=== Description of the task ===
Reproduce every line of the data, exactly and without its pictures.
-- Provided information follows --
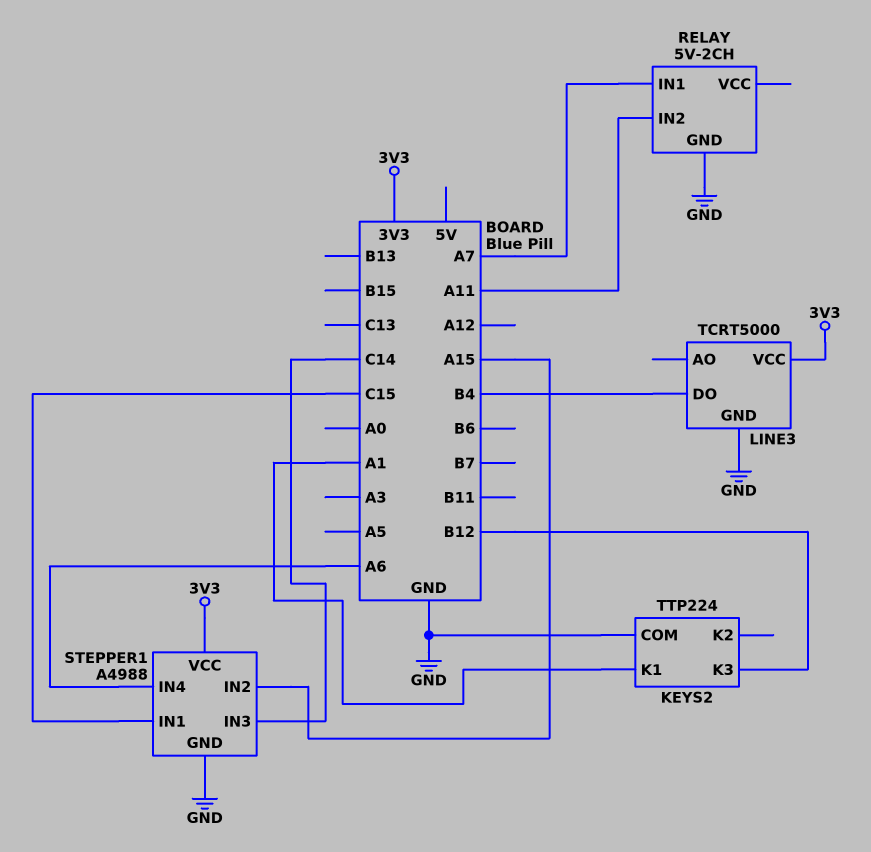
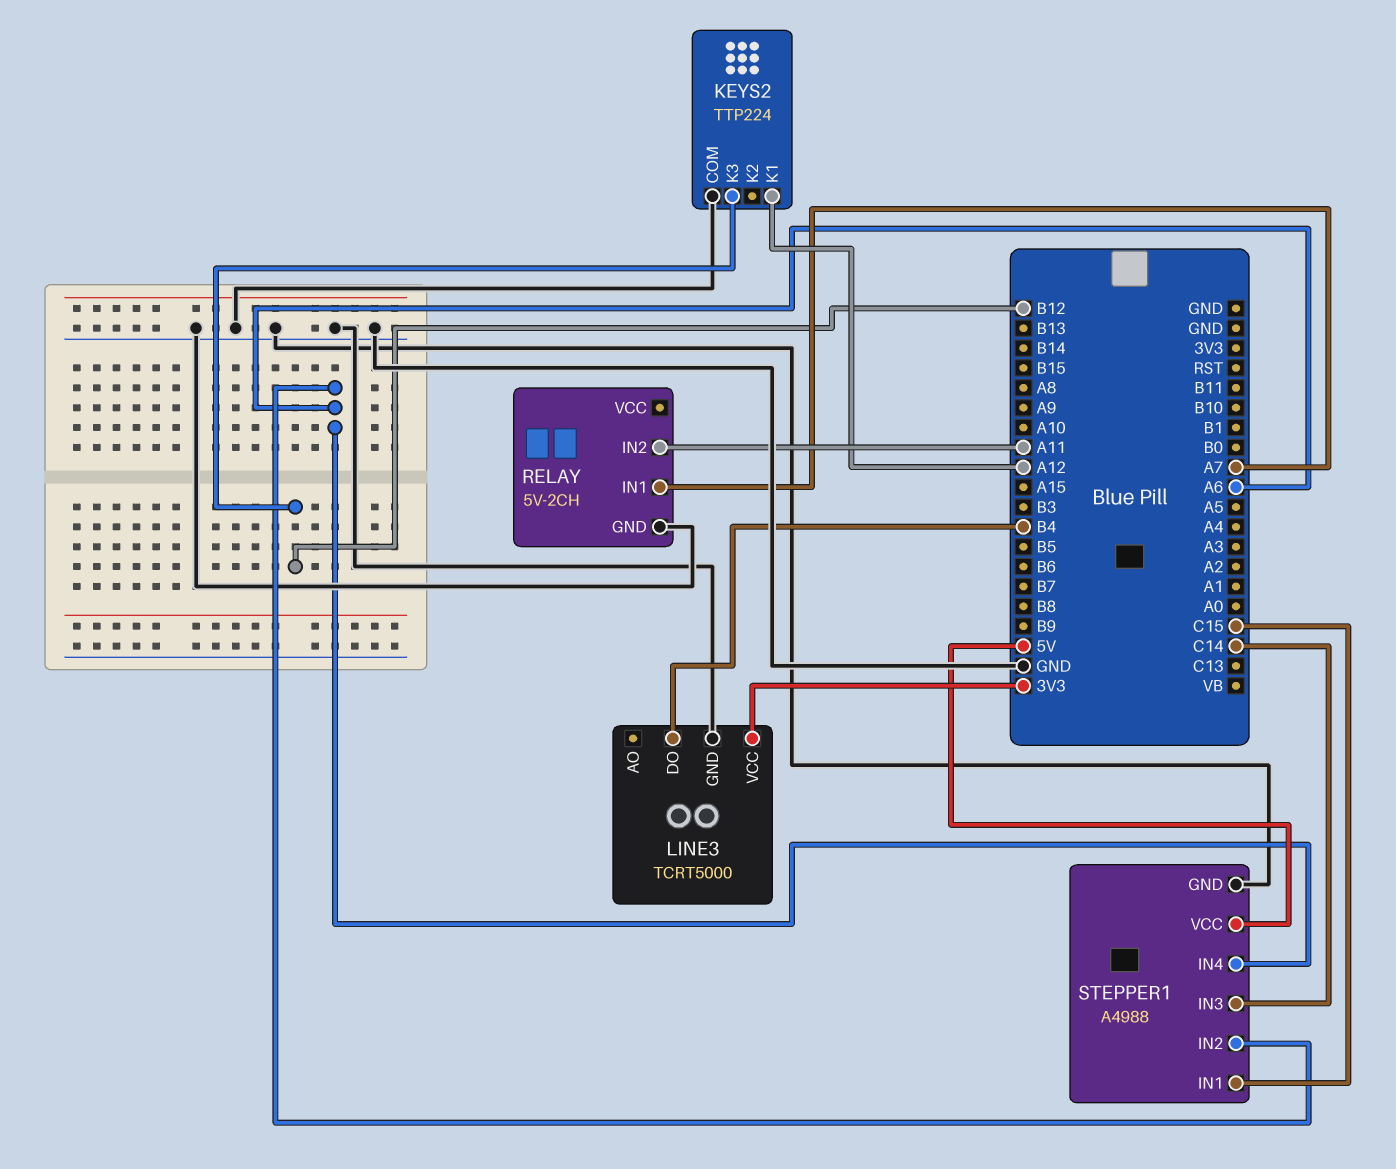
KEYS2 pin K1: A1 -> A12
STEPPER1 pin IN2: A15 -> A6
STEPPER1 pin VCC: 3V3 -> 5V

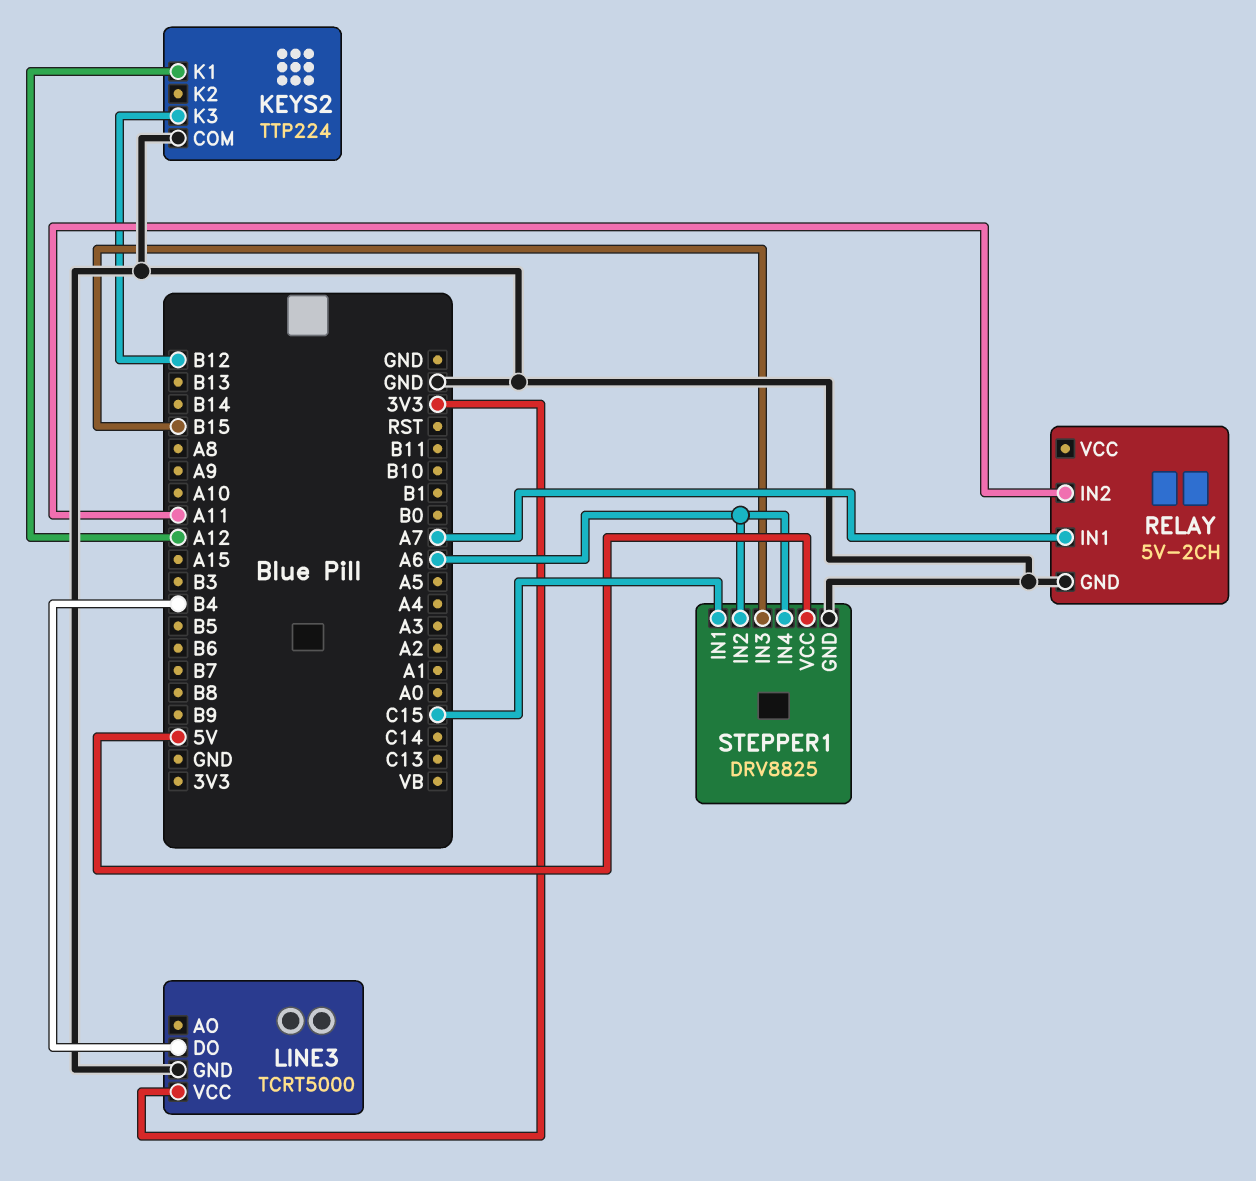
STEPPER1: A4988 -> DRV8825
STEPPER1 pin IN3: C14 -> B15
-- Provided information concluded --
=== Exercise solution ===
KEYS2 pin K1: A1 -> A12
STEPPER1 pin IN2: A15 -> A6
STEPPER1 pin VCC: 3V3 -> 5V

STEPPER1: A4988 -> DRV8825
STEPPER1 pin IN3: C14 -> B15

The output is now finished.